_What you will do_: Only lines with the word "none" are needed; collect each of them from the listing below.

_Record excerpts_:
****************************************

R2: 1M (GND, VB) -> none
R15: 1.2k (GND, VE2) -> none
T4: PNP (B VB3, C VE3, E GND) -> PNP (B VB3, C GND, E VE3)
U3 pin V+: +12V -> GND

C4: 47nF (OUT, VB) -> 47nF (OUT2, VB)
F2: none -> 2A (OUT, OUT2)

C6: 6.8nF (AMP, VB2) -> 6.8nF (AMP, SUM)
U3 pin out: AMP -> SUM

****************************************

_Answer to the problem_:
R2: 1M (GND, VB) -> none
R15: 1.2k (GND, VE2) -> none
F2: none -> 2A (OUT, OUT2)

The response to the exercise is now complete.